### PROBLEM TO SOLVE
With the pictures left out, repeat every entry that follows exactly.

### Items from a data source
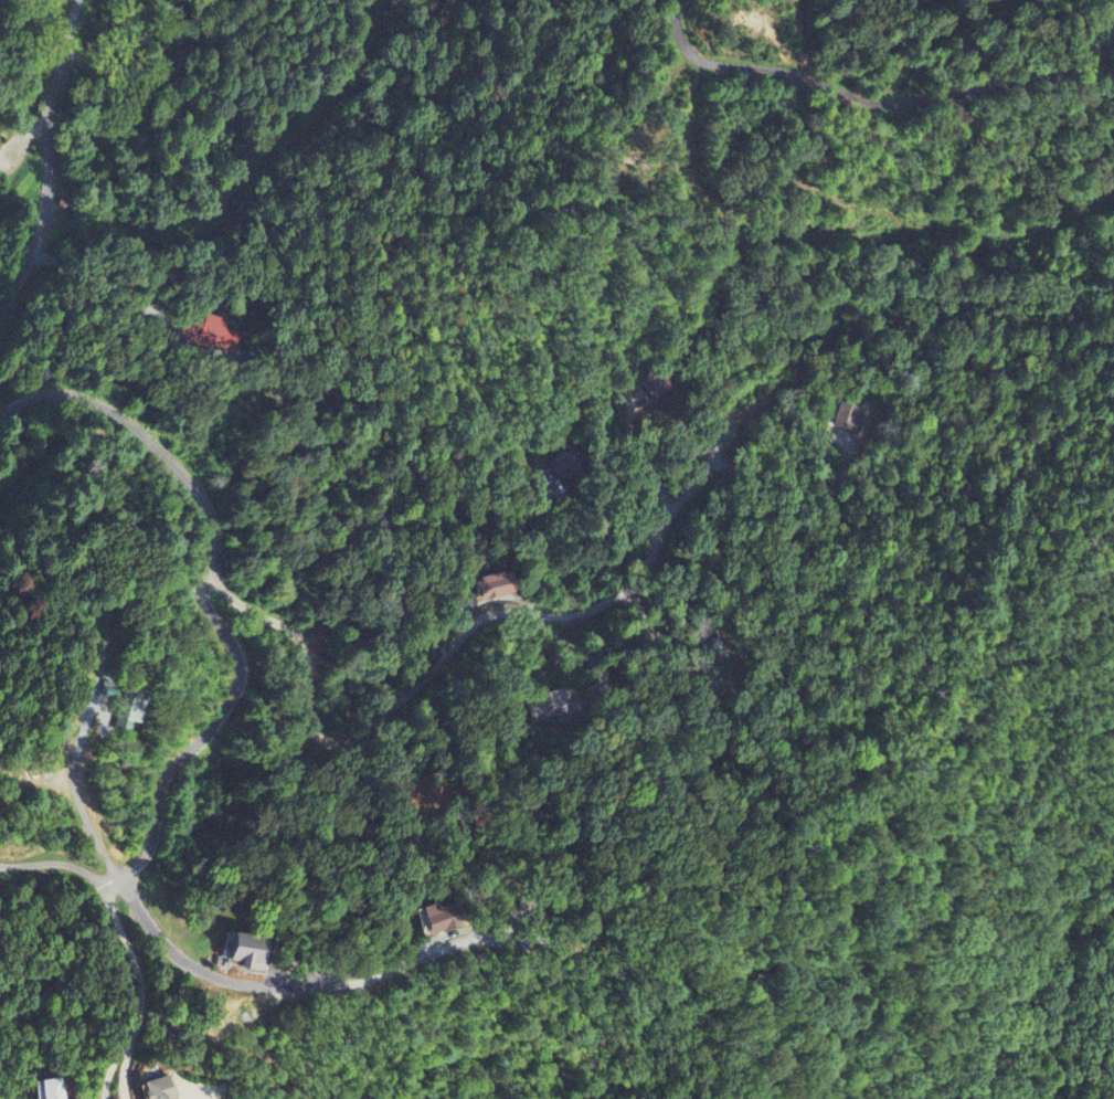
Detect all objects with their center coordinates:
road: (55, 105)
building: (490, 587)
building: (128, 709)
building: (439, 918)
building: (48, 1089)
building: (159, 1089)

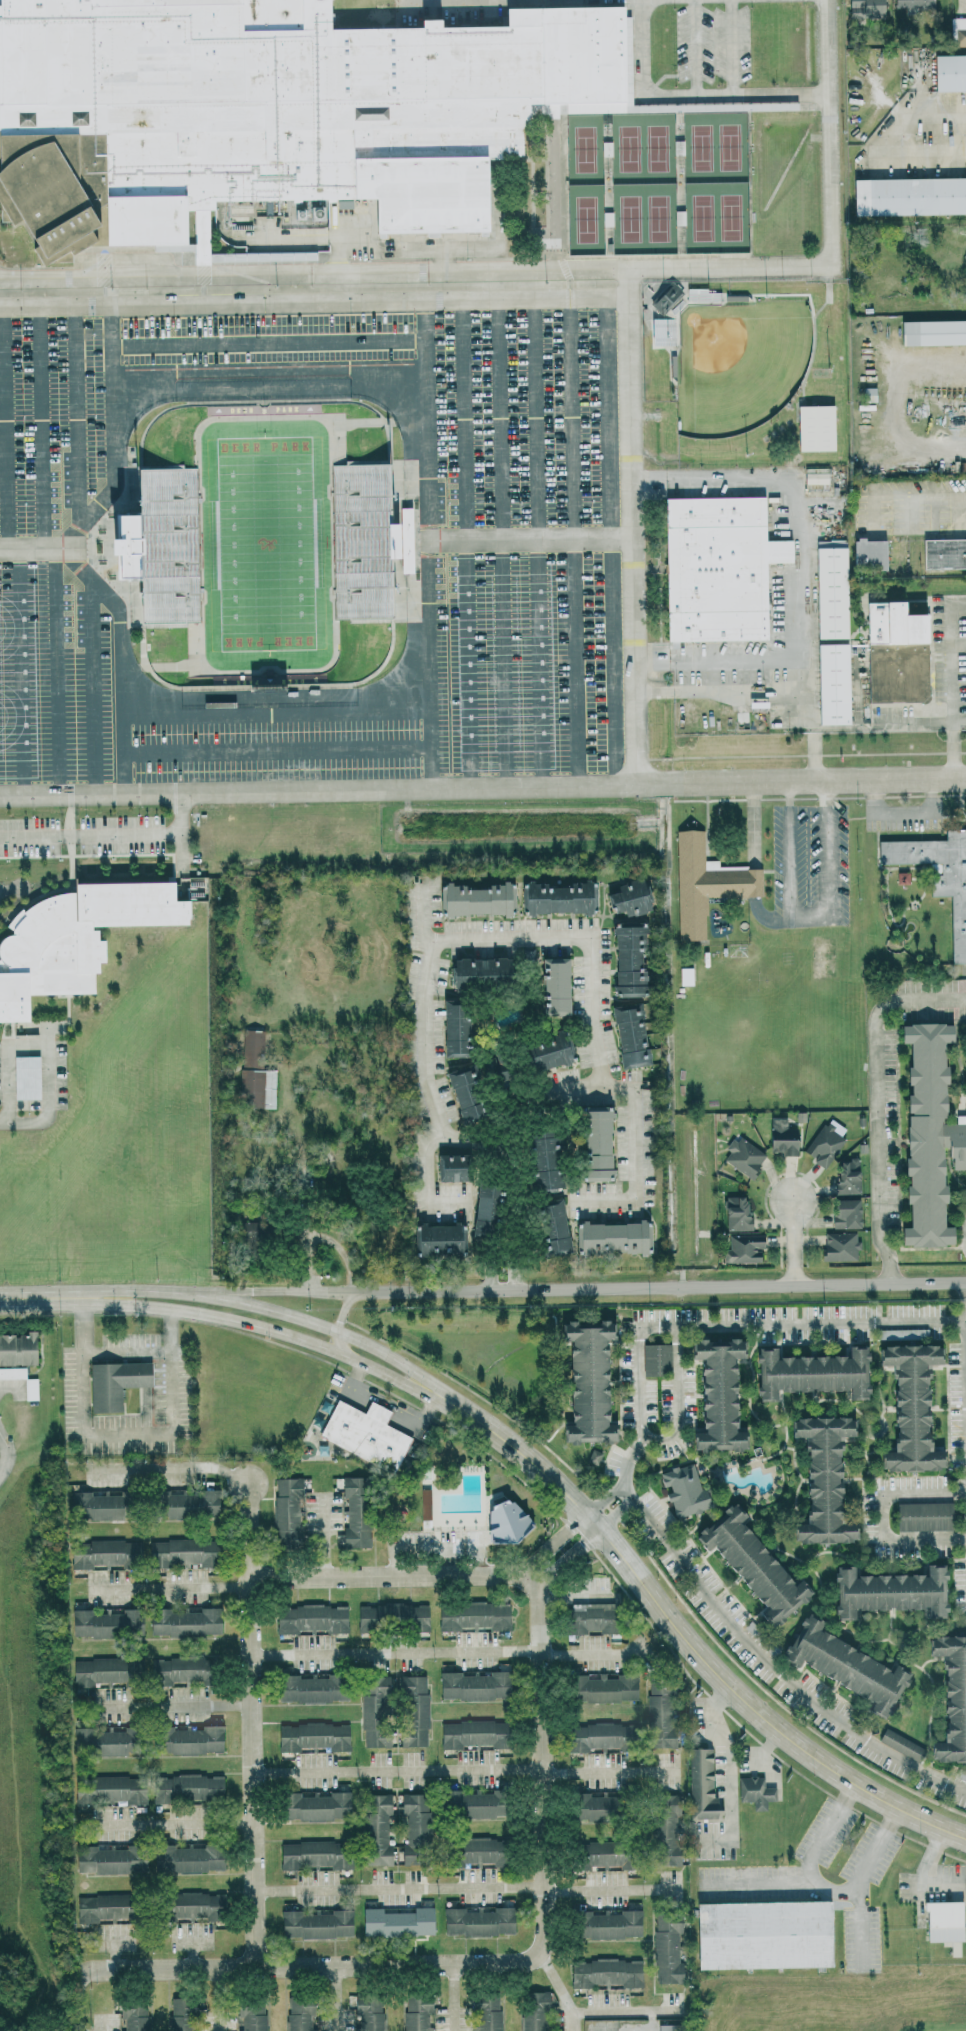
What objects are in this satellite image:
building: (913, 4)
building: (863, 7)
building: (959, 30)
road: (696, 47)
road: (732, 47)
building: (949, 72)
road: (668, 75)
road: (687, 96)
building: (271, 110)
road: (887, 139)
building: (605, 148)
building: (908, 196)
road: (554, 197)
road: (547, 268)
building: (701, 295)
building: (665, 298)
road: (314, 301)
building: (662, 331)
building: (932, 332)
road: (815, 333)
road: (269, 342)
park: (740, 363)
road: (270, 370)
stadium: (750, 370)
road: (113, 421)
road: (76, 427)
building: (814, 427)
road: (4, 428)
road: (43, 428)
road: (403, 466)
building: (814, 477)
road: (919, 503)
road: (632, 525)
road: (121, 531)
road: (530, 539)
building: (362, 540)
building: (402, 540)
road: (576, 540)
road: (612, 540)
road: (542, 541)
stadium: (266, 542)
road: (466, 542)
road: (503, 542)
park: (266, 543)
road: (429, 543)
building: (170, 544)
building: (132, 546)
road: (39, 550)
building: (944, 553)
building: (868, 554)
building: (717, 568)
road: (797, 574)
building: (830, 589)
road: (958, 644)
building: (895, 654)
road: (120, 665)
road: (18, 672)
road: (56, 672)
road: (950, 680)
building: (832, 684)
road: (93, 686)
road: (276, 714)
road: (959, 718)
road: (913, 719)
road: (277, 750)
road: (817, 779)
road: (334, 788)
road: (905, 810)
road: (753, 825)
road: (180, 833)
road: (90, 834)
road: (790, 850)
road: (825, 863)
building: (939, 876)
building: (705, 883)
building: (557, 896)
building: (473, 897)
building: (627, 897)
road: (757, 908)
road: (580, 937)
building: (75, 939)
building: (626, 959)
building: (477, 971)
building: (684, 975)
building: (552, 985)
road: (424, 1011)
road: (42, 1027)
building: (453, 1027)
building: (628, 1035)
building: (543, 1052)
road: (6, 1063)
building: (254, 1073)
building: (24, 1077)
building: (466, 1086)
road: (634, 1089)
road: (48, 1096)
road: (876, 1101)
building: (927, 1135)
building: (781, 1136)
road: (493, 1139)
building: (594, 1143)
building: (824, 1145)
building: (741, 1156)
building: (542, 1158)
building: (449, 1167)
building: (846, 1176)
building: (735, 1213)
building: (843, 1213)
building: (550, 1227)
building: (609, 1236)
building: (437, 1239)
road: (793, 1241)
building: (838, 1245)
building: (742, 1248)
road: (568, 1286)
road: (41, 1296)
road: (211, 1297)
road: (965, 1300)
road: (344, 1306)
road: (802, 1320)
road: (265, 1328)
building: (891, 1334)
road: (343, 1349)
road: (128, 1350)
building: (16, 1354)
road: (393, 1356)
building: (655, 1358)
building: (809, 1372)
building: (585, 1380)
building: (113, 1382)
road: (356, 1386)
building: (29, 1388)
building: (716, 1393)
road: (2, 1394)
building: (908, 1407)
road: (379, 1410)
road: (417, 1417)
building: (364, 1433)
road: (661, 1439)
road: (126, 1444)
road: (15, 1455)
building: (592, 1456)
road: (170, 1467)
building: (821, 1479)
building: (682, 1488)
road: (605, 1495)
building: (184, 1504)
building: (424, 1504)
building: (353, 1511)
building: (287, 1512)
road: (618, 1512)
road: (882, 1515)
building: (923, 1515)
building: (504, 1521)
road: (564, 1546)
building: (181, 1552)
building: (750, 1564)
road: (393, 1575)
road: (175, 1588)
building: (887, 1591)
road: (572, 1596)
building: (472, 1615)
building: (391, 1616)
building: (587, 1618)
building: (184, 1621)
building: (104, 1623)
road: (685, 1638)
road: (750, 1643)
road: (443, 1653)
building: (844, 1666)
building: (175, 1669)
building: (104, 1671)
building: (473, 1685)
building: (310, 1687)
building: (602, 1687)
building: (950, 1697)
road: (165, 1706)
building: (412, 1710)
building: (374, 1711)
road: (250, 1725)
building: (471, 1733)
building: (311, 1736)
building: (592, 1736)
building: (186, 1740)
building: (900, 1744)
road: (539, 1763)
road: (463, 1770)
road: (731, 1777)
building: (700, 1785)
building: (186, 1787)
building: (108, 1789)
building: (754, 1792)
building: (313, 1805)
building: (587, 1807)
building: (376, 1823)
road: (169, 1826)
building: (414, 1828)
building: (664, 1830)
building: (474, 1850)
road: (814, 1851)
building: (313, 1854)
building: (597, 1854)
building: (187, 1857)
building: (108, 1859)
road: (760, 1882)
road: (466, 1886)
road: (859, 1888)
building: (191, 1907)
building: (94, 1908)
building: (476, 1920)
building: (395, 1922)
building: (606, 1923)
building: (315, 1924)
building: (943, 1924)
building: (762, 1934)
building: (666, 1947)
road: (192, 1955)
road: (115, 1957)
road: (309, 1967)
building: (604, 1972)
road: (454, 1998)
road: (219, 1999)
road: (335, 1999)
road: (79, 2001)
building: (485, 2010)
building: (533, 2010)
road: (592, 2010)
building: (416, 2012)
building: (179, 2013)
building: (250, 2013)
building: (298, 2014)
building: (132, 2015)
road: (653, 2020)
road: (574, 2021)
building: (665, 2027)
building: (315, 2030)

### EXERCISE RESULT
Detect all objects with their center coordinates:
road: (55, 105)
building: (490, 587)
building: (128, 709)
building: (439, 918)
building: (48, 1089)
building: (159, 1089)

What objects are in this satellite image:
building: (913, 4)
building: (863, 7)
building: (959, 30)
road: (696, 47)
road: (732, 47)
building: (949, 72)
road: (668, 75)
road: (687, 96)
building: (271, 110)
road: (887, 139)
building: (605, 148)
building: (908, 196)
road: (554, 197)
road: (547, 268)
building: (701, 295)
building: (665, 298)
road: (314, 301)
building: (662, 331)
building: (932, 332)
road: (815, 333)
road: (269, 342)
park: (740, 363)
road: (270, 370)
stadium: (750, 370)
road: (113, 421)
road: (76, 427)
building: (814, 427)
road: (4, 428)
road: (43, 428)
road: (403, 466)
building: (814, 477)
road: (919, 503)
road: (632, 525)
road: (121, 531)
road: (530, 539)
building: (362, 540)
building: (402, 540)
road: (576, 540)
road: (612, 540)
road: (542, 541)
stadium: (266, 542)
road: (466, 542)
road: (503, 542)
park: (266, 543)
road: (429, 543)
building: (170, 544)
building: (132, 546)
road: (39, 550)
building: (944, 553)
building: (868, 554)
building: (717, 568)
road: (797, 574)
building: (830, 589)
road: (958, 644)
building: (895, 654)
road: (120, 665)
road: (18, 672)
road: (56, 672)
road: (950, 680)
building: (832, 684)
road: (93, 686)
road: (276, 714)
road: (959, 718)
road: (913, 719)
road: (277, 750)
road: (817, 779)
road: (334, 788)
road: (905, 810)
road: (753, 825)
road: (180, 833)
road: (90, 834)
road: (790, 850)
road: (825, 863)
building: (939, 876)
building: (705, 883)
building: (557, 896)
building: (473, 897)
building: (627, 897)
road: (757, 908)
road: (580, 937)
building: (75, 939)
building: (626, 959)
building: (477, 971)
building: (684, 975)
building: (552, 985)
road: (424, 1011)
road: (42, 1027)
building: (453, 1027)
building: (628, 1035)
building: (543, 1052)
road: (6, 1063)
building: (254, 1073)
building: (24, 1077)
building: (466, 1086)
road: (634, 1089)
road: (48, 1096)
road: (876, 1101)
building: (927, 1135)
building: (781, 1136)
road: (493, 1139)
building: (594, 1143)
building: (824, 1145)
building: (741, 1156)
building: (542, 1158)
building: (449, 1167)
building: (846, 1176)
building: (735, 1213)
building: (843, 1213)
building: (550, 1227)
building: (609, 1236)
building: (437, 1239)
road: (793, 1241)
building: (838, 1245)
building: (742, 1248)
road: (568, 1286)
road: (41, 1296)
road: (211, 1297)
road: (965, 1300)
road: (344, 1306)
road: (802, 1320)
road: (265, 1328)
building: (891, 1334)
road: (343, 1349)
road: (128, 1350)
building: (16, 1354)
road: (393, 1356)
building: (655, 1358)
building: (809, 1372)
building: (585, 1380)
building: (113, 1382)
road: (356, 1386)
building: (29, 1388)
building: (716, 1393)
road: (2, 1394)
building: (908, 1407)
road: (379, 1410)
road: (417, 1417)
building: (364, 1433)
road: (661, 1439)
road: (126, 1444)
road: (15, 1455)
building: (592, 1456)
road: (170, 1467)
building: (821, 1479)
building: (682, 1488)
road: (605, 1495)
building: (184, 1504)
building: (424, 1504)
building: (353, 1511)
building: (287, 1512)
road: (618, 1512)
road: (882, 1515)
building: (923, 1515)
building: (504, 1521)
road: (564, 1546)
building: (181, 1552)
building: (750, 1564)
road: (393, 1575)
road: (175, 1588)
building: (887, 1591)
road: (572, 1596)
building: (472, 1615)
building: (391, 1616)
building: (587, 1618)
building: (184, 1621)
building: (104, 1623)
road: (685, 1638)
road: (750, 1643)
road: (443, 1653)
building: (844, 1666)
building: (175, 1669)
building: (104, 1671)
building: (473, 1685)
building: (310, 1687)
building: (602, 1687)
building: (950, 1697)
road: (165, 1706)
building: (412, 1710)
building: (374, 1711)
road: (250, 1725)
building: (471, 1733)
building: (311, 1736)
building: (592, 1736)
building: (186, 1740)
building: (900, 1744)
road: (539, 1763)
road: (463, 1770)
road: (731, 1777)
building: (700, 1785)
building: (186, 1787)
building: (108, 1789)
building: (754, 1792)
building: (313, 1805)
building: (587, 1807)
building: (376, 1823)
road: (169, 1826)
building: (414, 1828)
building: (664, 1830)
building: (474, 1850)
road: (814, 1851)
building: (313, 1854)
building: (597, 1854)
building: (187, 1857)
building: (108, 1859)
road: (760, 1882)
road: (466, 1886)
road: (859, 1888)
building: (191, 1907)
building: (94, 1908)
building: (476, 1920)
building: (395, 1922)
building: (606, 1923)
building: (315, 1924)
building: (943, 1924)
building: (762, 1934)
building: (666, 1947)
road: (192, 1955)
road: (115, 1957)
road: (309, 1967)
building: (604, 1972)
road: (454, 1998)
road: (219, 1999)
road: (335, 1999)
road: (79, 2001)
building: (485, 2010)
building: (533, 2010)
road: (592, 2010)
building: (416, 2012)
building: (179, 2013)
building: (250, 2013)
building: (298, 2014)
building: (132, 2015)
road: (653, 2020)
road: (574, 2021)
building: (665, 2027)
building: (315, 2030)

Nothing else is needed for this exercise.